(Saved entries)
----------

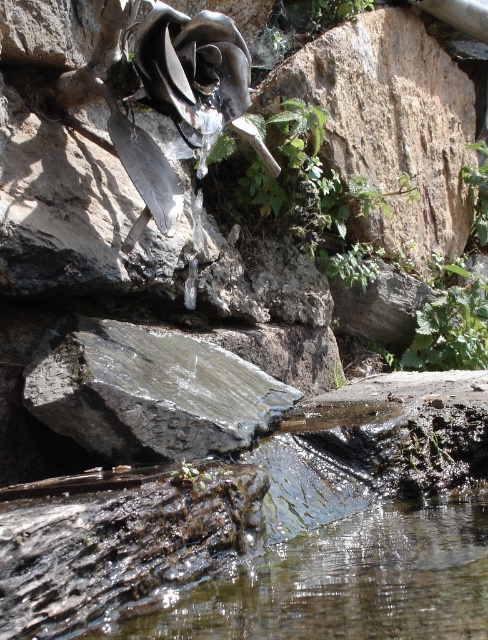
You are a GUI agent. You are given a task and a screenshot of the screen. Output one action in this format:
    pyautogui.click(x=<x>, y=<y>)
    Task: Click on the clear water at lower center
    
    Given the screenshot: What is the action you would take?
    pyautogui.click(x=343, y=582)

Looking at this image, does clear water at lower center appear on the left side of rough stone wall at upper right?

Indeed, clear water at lower center is positioned on the left side of rough stone wall at upper right.

Who is more distant from viewer, [367,568] or [407,164]?

The point [407,164] is behind.

Identify the location of clear water at lower center. [x=343, y=582].

Which is more to the right, clear water at lower center or gray rough rock at center?

clear water at lower center is more to the right.

From the picture: Does clear water at lower center have a lesser width compared to gray rough rock at center?

Incorrect, clear water at lower center's width is not less than gray rough rock at center's.

Does point (421, 608) come in front of point (142, 380)?

Yes, it is.

At what (x,y) coordinates should I click in order to perform the action: click on clear water at lower center. Please return your answer as a coordinate pair (x, y). Looking at the image, I should click on (343, 582).

Is rough stone wall at upper right above gray rough rock at center?

Correct, rough stone wall at upper right is located above gray rough rock at center.

Is rough stone wall at upper right closer to the viewer compared to gray rough rock at center?

No, it is behind gray rough rock at center.

Identify the location of rough stone wall at upper right. This screenshot has width=488, height=640. (390, 125).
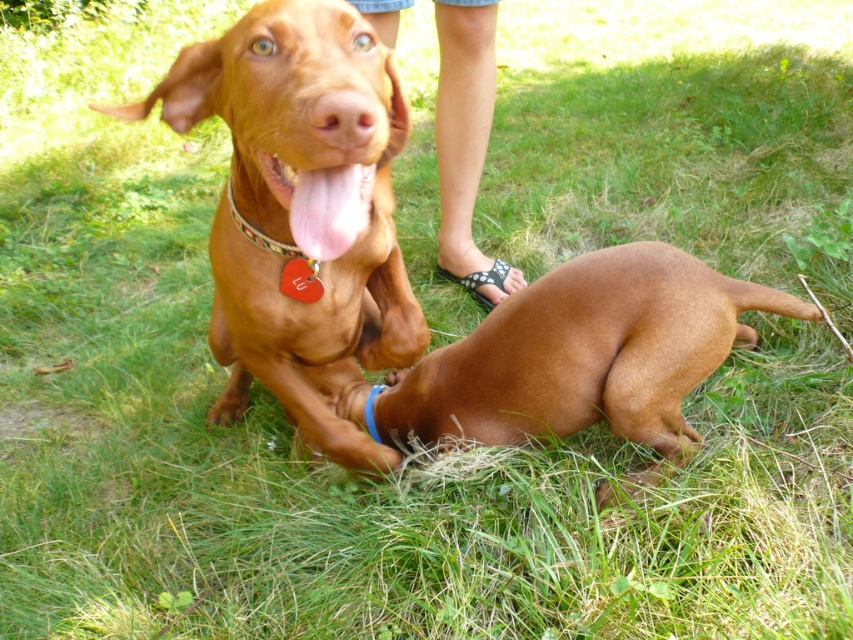
Question: Which object appears farthest from the camera in this image?

Choices:
 (A) shiny brown dog at center
 (B) smooth tan skin at center
 (C) brown smooth dog at lower center
 (D) red heart-shaped tag at center

Answer: (B)

Question: Estimate the real-world distances between objects in this image. Which object is farther from the blue rubber band at center?

Choices:
 (A) smooth tan skin at center
 (B) pink glossy tongue at center

Answer: (B)

Question: Among these points, which one is farthest from the camera?

Choices:
 (A) (274, 157)
 (B) (477, 81)

Answer: (B)

Question: Is shiny brown dog at center behind smooth tan skin at center?

Choices:
 (A) yes
 (B) no

Answer: (B)

Question: Does smooth tan skin at center come in front of pink glossy tongue at center?

Choices:
 (A) yes
 (B) no

Answer: (B)

Question: Does pink glossy tongue at center appear on the right side of blue rubber band at center?

Choices:
 (A) yes
 (B) no

Answer: (B)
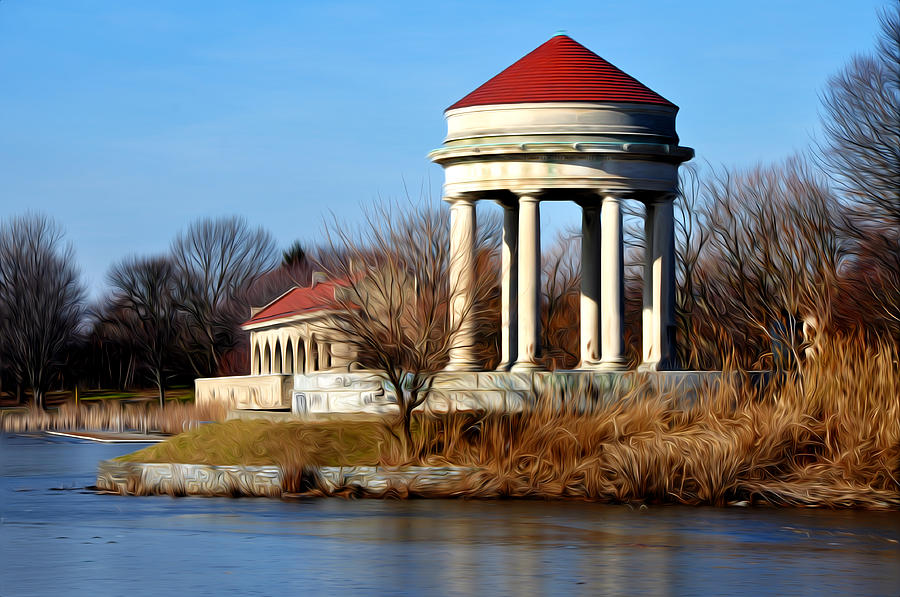
Where is `entrance`? Image resolution: width=900 pixels, height=597 pixels. entrance is located at coordinates (290, 396).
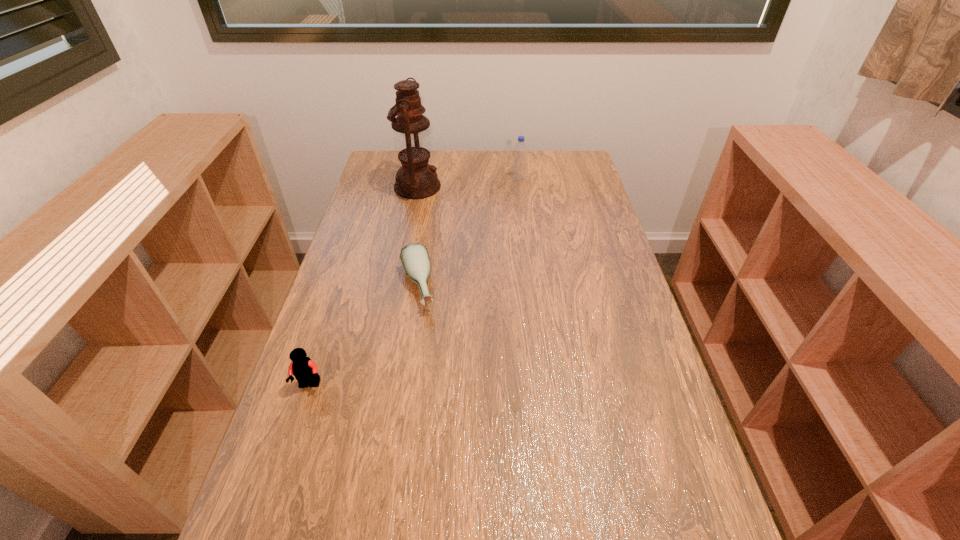
Image resolution: width=960 pixels, height=540 pixels. Find the location of `the tallest object`. the tallest object is located at coordinates (416, 179).

Image resolution: width=960 pixels, height=540 pixels. I want to click on the right bottle, so click(520, 150).

At what (x,y) coordinates should I click in order to perform the action: click on the rightmost object. Please return your answer as a coordinate pair (x, y). Looking at the image, I should click on (520, 150).

Locate an element on the screen. The image size is (960, 540). the leftmost object is located at coordinates (305, 371).

I want to click on the nearest object, so [x=305, y=371].

You are a GUI agent. You are given a task and a screenshot of the screen. Output one action in this format:
    pyautogui.click(x=<x>, y=<y>)
    Task: Click on the nearer bottle
    
    Given the screenshot: What is the action you would take?
    pyautogui.click(x=414, y=257)

Locate an element on the screen. This screenshot has height=540, width=960. the shorter bottle is located at coordinates (414, 257).

This screenshot has width=960, height=540. Find the location of `free region located on the front of the tallest object`. free region located on the front of the tallest object is located at coordinates (405, 252).

Locate an element on the screen. The image size is (960, 540). vacant space located 0.070m on the front of the rightmost object is located at coordinates (x=520, y=193).

Find the location of a particular element. Image resolution: width=960 pixels, height=540 pixels. vacant region located 0.050m on the front-facing side of the Lego is located at coordinates (300, 414).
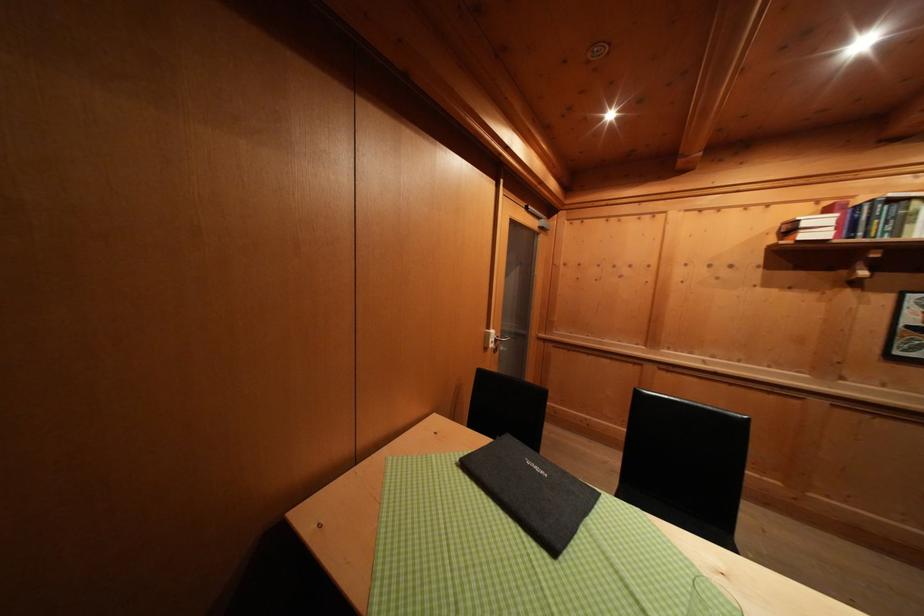
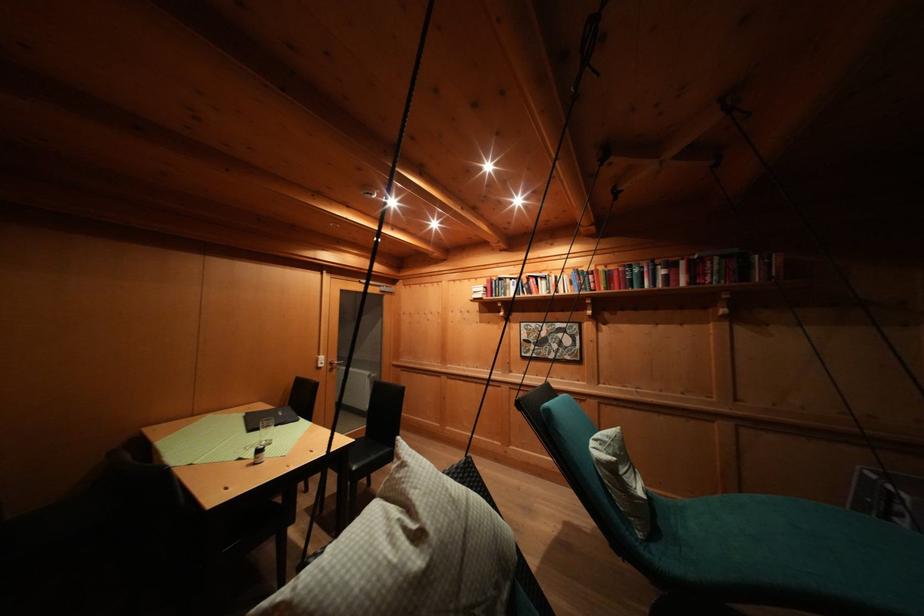
Find the pixel in the second image that matches the point at 493,341 in the first image.

(323, 363)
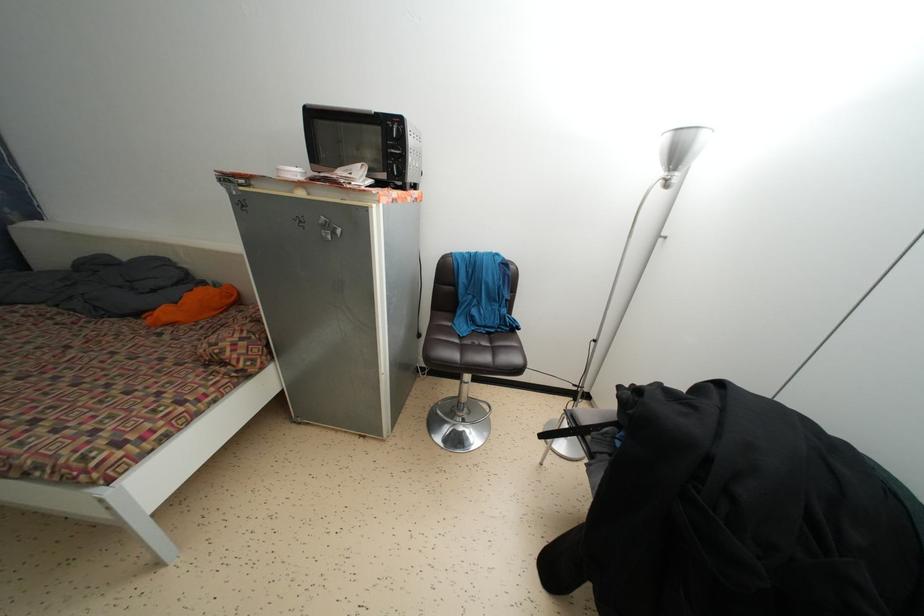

----------

_Task statement_:
Reproduce the entries from their beginning through the line containing "(B) pink glossy tongue at center", including that line, and omit the pictures.

_Reply_:
You are a GUI agent. You are given a task and a screenshot of the screen. Output one action in this format:
    pyautogui.click(x=<x>, y=<y>)
    Task: Click on the clear water at lower center
    
    Given the screenshot: What is the action you would take?
    pyautogui.click(x=343, y=582)

Looking at this image, does clear water at lower center appear on the left side of rough stone wall at upper right?

Indeed, clear water at lower center is positioned on the left side of rough stone wall at upper right.

Who is more distant from viewer, [367,568] or [407,164]?

The point [407,164] is behind.

Identify the location of clear water at lower center. [x=343, y=582].

Which is more to the right, clear water at lower center or gray rough rock at center?

clear water at lower center is more to the right.

From the picture: Does clear water at lower center have a lesser width compared to gray rough rock at center?

Incorrect, clear water at lower center's width is not less than gray rough rock at center's.

Does point (421, 608) come in front of point (142, 380)?

Yes, it is.

At what (x,y) coordinates should I click in order to perform the action: click on clear water at lower center. Please return your answer as a coordinate pair (x, y). Looking at the image, I should click on (343, 582).

Is rough stone wall at upper right above gray rough rock at center?

Correct, rough stone wall at upper right is located above gray rough rock at center.

Is rough stone wall at upper right closer to the viewer compared to gray rough rock at center?

No, it is behind gray rough rock at center.

Identify the location of rough stone wall at upper right. This screenshot has width=488, height=640. (390, 125).
Question: Which object appears farthest from the camera in this image?

Choices:
 (A) shiny brown dog at center
 (B) smooth tan skin at center
 (C) brown smooth dog at lower center
 (D) red heart-shaped tag at center

Answer: (B)

Question: Estimate the real-world distances between objects in this image. Which object is farther from the blue rubber band at center?

Choices:
 (A) smooth tan skin at center
 (B) pink glossy tongue at center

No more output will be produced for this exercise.